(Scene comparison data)
════════

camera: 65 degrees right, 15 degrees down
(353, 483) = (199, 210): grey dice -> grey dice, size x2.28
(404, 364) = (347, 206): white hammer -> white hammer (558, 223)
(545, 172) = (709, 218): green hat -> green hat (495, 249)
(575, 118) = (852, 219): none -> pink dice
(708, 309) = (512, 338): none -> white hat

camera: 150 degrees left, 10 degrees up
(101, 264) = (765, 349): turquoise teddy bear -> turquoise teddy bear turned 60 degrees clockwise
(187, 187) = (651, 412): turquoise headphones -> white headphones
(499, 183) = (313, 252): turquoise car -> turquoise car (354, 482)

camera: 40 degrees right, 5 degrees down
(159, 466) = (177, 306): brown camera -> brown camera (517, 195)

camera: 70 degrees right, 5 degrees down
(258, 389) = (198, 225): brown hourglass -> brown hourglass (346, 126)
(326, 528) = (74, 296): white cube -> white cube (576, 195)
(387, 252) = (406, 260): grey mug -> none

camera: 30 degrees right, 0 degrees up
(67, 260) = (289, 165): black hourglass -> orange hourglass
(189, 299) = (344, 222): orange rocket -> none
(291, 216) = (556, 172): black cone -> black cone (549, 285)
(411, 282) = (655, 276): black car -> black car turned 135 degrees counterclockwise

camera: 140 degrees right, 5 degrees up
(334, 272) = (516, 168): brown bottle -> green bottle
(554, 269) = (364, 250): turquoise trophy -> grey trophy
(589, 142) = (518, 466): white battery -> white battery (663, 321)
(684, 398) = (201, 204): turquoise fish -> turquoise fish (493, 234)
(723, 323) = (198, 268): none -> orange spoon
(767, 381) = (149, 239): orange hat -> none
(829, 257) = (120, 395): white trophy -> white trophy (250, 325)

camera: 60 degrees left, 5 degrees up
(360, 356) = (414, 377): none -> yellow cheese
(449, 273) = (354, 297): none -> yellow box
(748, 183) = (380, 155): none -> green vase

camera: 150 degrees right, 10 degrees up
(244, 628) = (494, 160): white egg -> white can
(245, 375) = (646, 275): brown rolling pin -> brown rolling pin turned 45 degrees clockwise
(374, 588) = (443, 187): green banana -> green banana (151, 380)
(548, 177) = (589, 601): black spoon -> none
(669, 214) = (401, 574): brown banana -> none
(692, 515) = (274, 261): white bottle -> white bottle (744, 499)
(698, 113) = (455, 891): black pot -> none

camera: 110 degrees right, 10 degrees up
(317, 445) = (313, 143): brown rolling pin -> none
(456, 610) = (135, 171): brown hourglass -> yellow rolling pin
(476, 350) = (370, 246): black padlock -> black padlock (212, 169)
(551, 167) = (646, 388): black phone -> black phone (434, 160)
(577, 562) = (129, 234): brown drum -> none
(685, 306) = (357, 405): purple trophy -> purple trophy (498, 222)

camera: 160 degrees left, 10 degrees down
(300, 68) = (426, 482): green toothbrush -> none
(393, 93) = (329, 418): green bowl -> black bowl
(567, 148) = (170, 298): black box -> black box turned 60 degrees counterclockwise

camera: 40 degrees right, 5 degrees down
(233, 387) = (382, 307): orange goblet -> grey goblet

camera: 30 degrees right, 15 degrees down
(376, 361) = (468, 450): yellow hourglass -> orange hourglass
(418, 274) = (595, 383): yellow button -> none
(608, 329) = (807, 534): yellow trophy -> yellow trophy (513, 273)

════════

#### YOUR INSTRUCTIONS:
What is needed is a word-for-word copy of all the records above.

#### EXPECTED OUTPUT:
camera: 65 degrees right, 15 degrees down
(353, 483) = (199, 210): grey dice -> grey dice, size x2.28
(404, 364) = (347, 206): white hammer -> white hammer (558, 223)
(545, 172) = (709, 218): green hat -> green hat (495, 249)
(575, 118) = (852, 219): none -> pink dice
(708, 309) = (512, 338): none -> white hat

camera: 150 degrees left, 10 degrees up
(101, 264) = (765, 349): turquoise teddy bear -> turquoise teddy bear turned 60 degrees clockwise
(187, 187) = (651, 412): turquoise headphones -> white headphones
(499, 183) = (313, 252): turquoise car -> turquoise car (354, 482)

camera: 40 degrees right, 5 degrees down
(159, 466) = (177, 306): brown camera -> brown camera (517, 195)

camera: 70 degrees right, 5 degrees down
(258, 389) = (198, 225): brown hourglass -> brown hourglass (346, 126)
(326, 528) = (74, 296): white cube -> white cube (576, 195)
(387, 252) = (406, 260): grey mug -> none

camera: 30 degrees right, 0 degrees up
(67, 260) = (289, 165): black hourglass -> orange hourglass
(189, 299) = (344, 222): orange rocket -> none
(291, 216) = (556, 172): black cone -> black cone (549, 285)
(411, 282) = (655, 276): black car -> black car turned 135 degrees counterclockwise

camera: 140 degrees right, 5 degrees up
(334, 272) = (516, 168): brown bottle -> green bottle
(554, 269) = (364, 250): turquoise trophy -> grey trophy
(589, 142) = (518, 466): white battery -> white battery (663, 321)
(684, 398) = (201, 204): turquoise fish -> turquoise fish (493, 234)
(723, 323) = (198, 268): none -> orange spoon
(767, 381) = (149, 239): orange hat -> none
(829, 257) = (120, 395): white trophy -> white trophy (250, 325)

camera: 60 degrees left, 5 degrees up
(360, 356) = (414, 377): none -> yellow cheese
(449, 273) = (354, 297): none -> yellow box
(748, 183) = (380, 155): none -> green vase

camera: 150 degrees right, 10 degrees up
(244, 628) = (494, 160): white egg -> white can
(245, 375) = (646, 275): brown rolling pin -> brown rolling pin turned 45 degrees clockwise
(374, 588) = (443, 187): green banana -> green banana (151, 380)
(548, 177) = (589, 601): black spoon -> none
(669, 214) = (401, 574): brown banana -> none
(692, 515) = (274, 261): white bottle -> white bottle (744, 499)
(698, 113) = (455, 891): black pot -> none

camera: 110 degrees right, 10 degrees up
(317, 445) = (313, 143): brown rolling pin -> none
(456, 610) = (135, 171): brown hourglass -> yellow rolling pin
(476, 350) = (370, 246): black padlock -> black padlock (212, 169)
(551, 167) = (646, 388): black phone -> black phone (434, 160)
(577, 562) = (129, 234): brown drum -> none
(685, 306) = (357, 405): purple trophy -> purple trophy (498, 222)

camera: 160 degrees left, 10 degrees down
(300, 68) = (426, 482): green toothbrush -> none
(393, 93) = (329, 418): green bowl -> black bowl
(567, 148) = (170, 298): black box -> black box turned 60 degrees counterclockwise

camera: 40 degrees right, 5 degrees down
(233, 387) = (382, 307): orange goblet -> grey goblet

camera: 30 degrees right, 15 degrees down
(376, 361) = (468, 450): yellow hourglass -> orange hourglass
(418, 274) = (595, 383): yellow button -> none
(608, 329) = (807, 534): yellow trophy -> yellow trophy (513, 273)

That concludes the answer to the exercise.